**Task to carry out**
Wherever a picture appears in the data below, omit it, and restate everything else word for word.

**Record set**
⟨

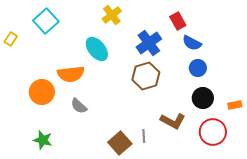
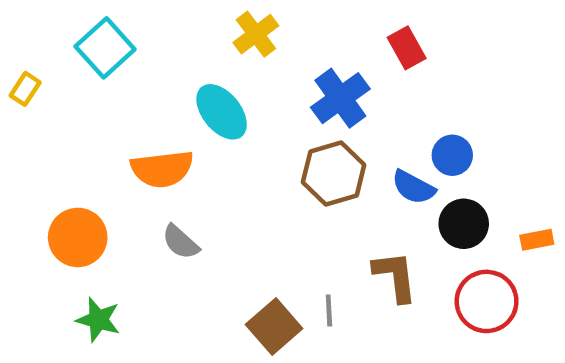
blue semicircle: (192, 43) -> (413, 187), moved
orange circle: (42, 92) -> (78, 237), moved
brown L-shape: (173, 121) -> (395, 276), turned -125

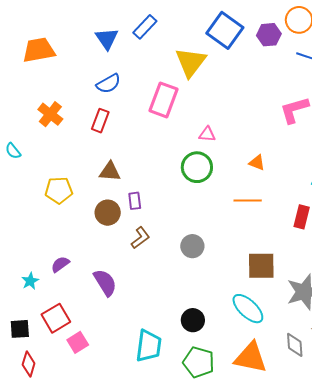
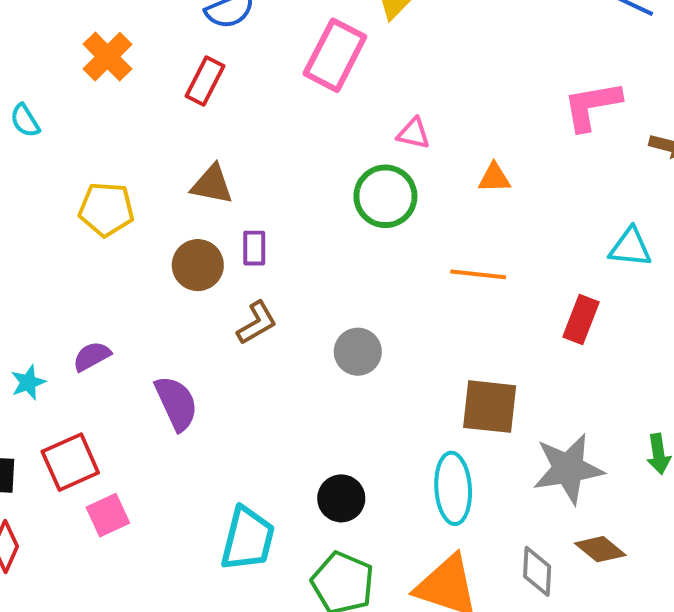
orange triangle: (257, 163) -> (494, 178), moved, turned -30
cyan ellipse: (248, 309) -> (453, 488), turned 36

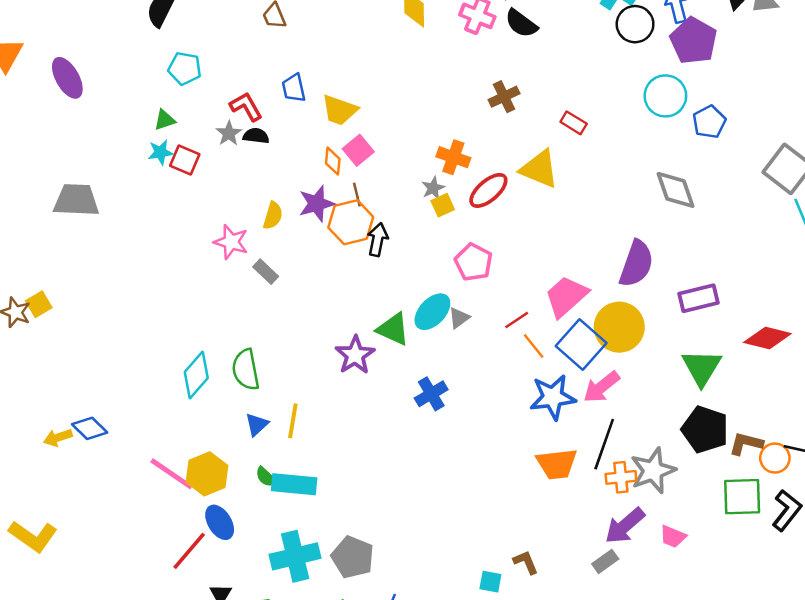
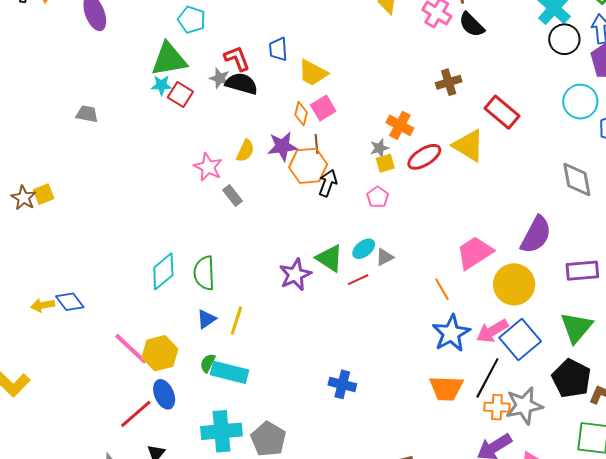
green triangle: (165, 120) -> (169, 59), size x2.0
red rectangle: (574, 123) -> (502, 112), size x1.6
gray star: (229, 133) -> (220, 78), turned -30
black semicircle: (256, 136) -> (242, 84), size x1.5
gray trapezoid: (76, 200) -> (87, 114), size x0.6
pink pentagon: (474, 262) -> (378, 197), moved, size x0.7
cyan ellipse: (432, 312) -> (364, 249), size x0.7
red line: (517, 320) -> (358, 280), moved
blue square: (581, 344) -> (520, 340), moved
blue cross: (431, 394) -> (342, 384), moved, turned 36
blue star: (553, 397) -> (451, 333), turned -30
green semicircle: (266, 477) -> (208, 363), turned 66

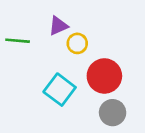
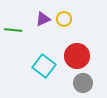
yellow circle: (77, 43) -> (64, 19), moved

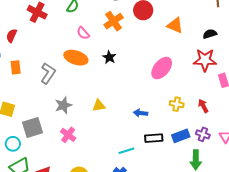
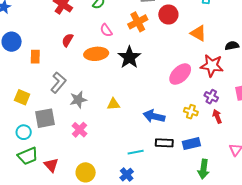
red semicircle: (12, 36) -> (67, 40), moved
black star: (109, 57) -> (129, 57), size x1.6
orange ellipse: (76, 58) -> (96, 54), turned -30
red star: (205, 60) -> (212, 66), moved
gray L-shape: (48, 73) -> (58, 83), moved
blue arrow: (141, 113) -> (154, 116), size x1.5
purple cross: (203, 134) -> (211, 97), moved

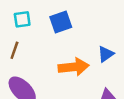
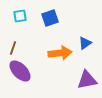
brown line: (14, 50) -> (13, 48), moved

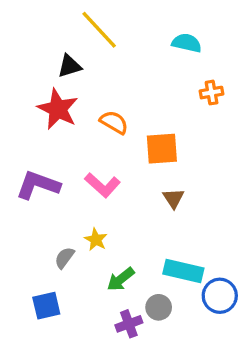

⟩

**Reply to the task**
blue semicircle: (192, 43) -> (413, 187), moved
orange circle: (42, 92) -> (78, 237), moved
brown L-shape: (173, 121) -> (395, 276), turned -125

orange triangle: (257, 163) -> (494, 178), moved, turned -30
cyan ellipse: (248, 309) -> (453, 488), turned 36

green triangle: (165, 120) -> (169, 59), size x2.0
red rectangle: (574, 123) -> (502, 112), size x1.6
gray star: (229, 133) -> (220, 78), turned -30
black semicircle: (256, 136) -> (242, 84), size x1.5
gray trapezoid: (76, 200) -> (87, 114), size x0.6
pink pentagon: (474, 262) -> (378, 197), moved, size x0.7
cyan ellipse: (432, 312) -> (364, 249), size x0.7
red line: (517, 320) -> (358, 280), moved
blue square: (581, 344) -> (520, 340), moved
blue cross: (431, 394) -> (342, 384), moved, turned 36
blue star: (553, 397) -> (451, 333), turned -30
green semicircle: (266, 477) -> (208, 363), turned 66

yellow circle: (77, 43) -> (64, 19), moved

red semicircle: (12, 36) -> (67, 40), moved
black star: (109, 57) -> (129, 57), size x1.6
orange ellipse: (76, 58) -> (96, 54), turned -30
red star: (205, 60) -> (212, 66), moved
gray L-shape: (48, 73) -> (58, 83), moved
blue arrow: (141, 113) -> (154, 116), size x1.5
purple cross: (203, 134) -> (211, 97), moved

brown line: (14, 50) -> (13, 48), moved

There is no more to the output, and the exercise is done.